* _Dataset section_

◇ ◇ ◇ ◇ ◇

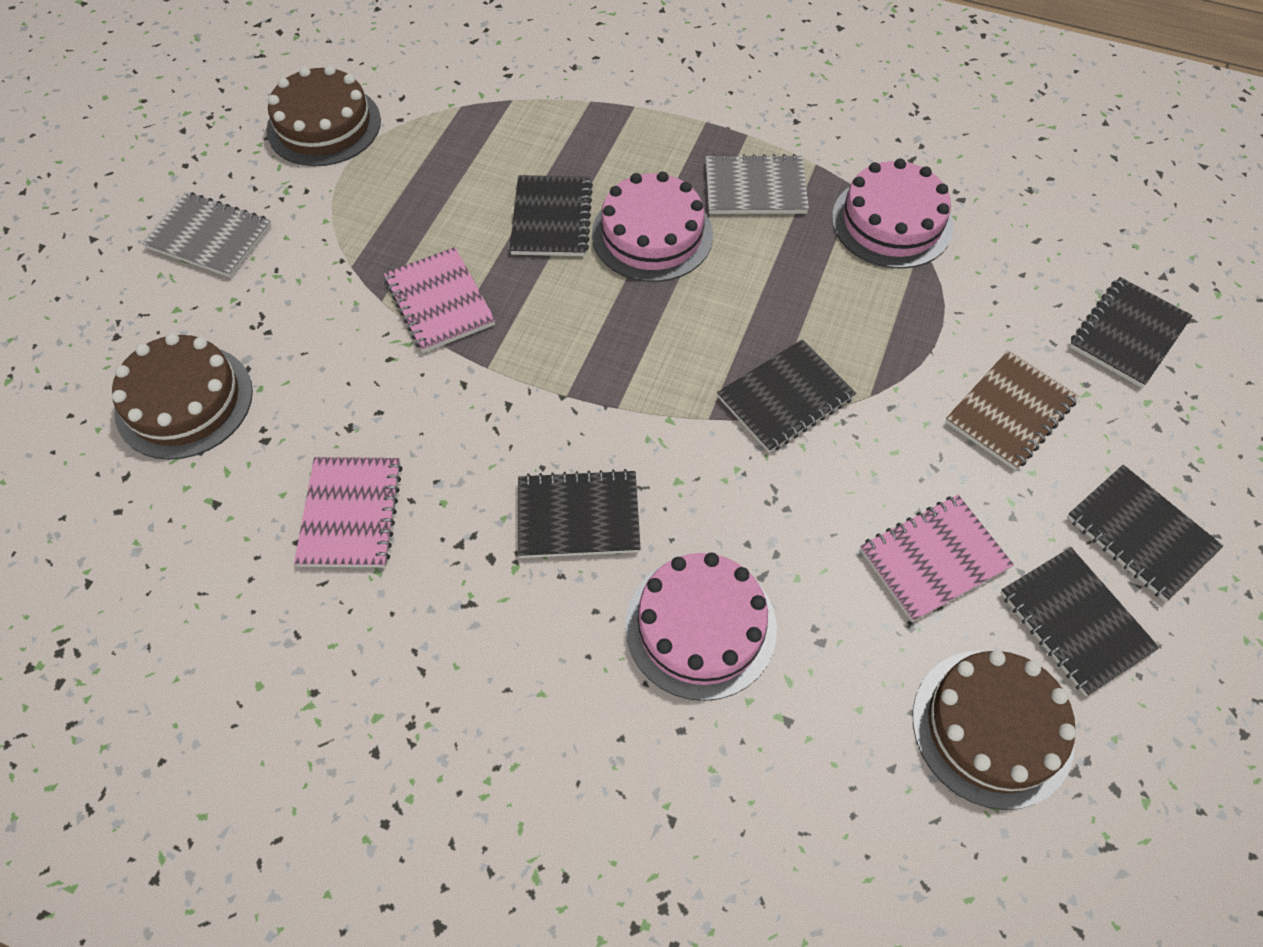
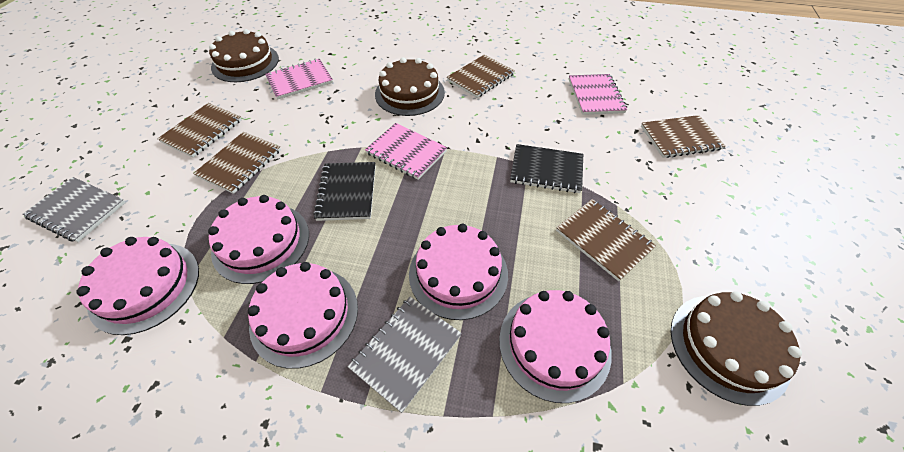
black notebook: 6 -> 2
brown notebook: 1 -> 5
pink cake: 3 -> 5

◇ ◇ ◇ ◇ ◇

* _Exercise instructions_
Pull out all lines of the data with the string "notebook".

* _Result_
black notebook: 6 -> 2
brown notebook: 1 -> 5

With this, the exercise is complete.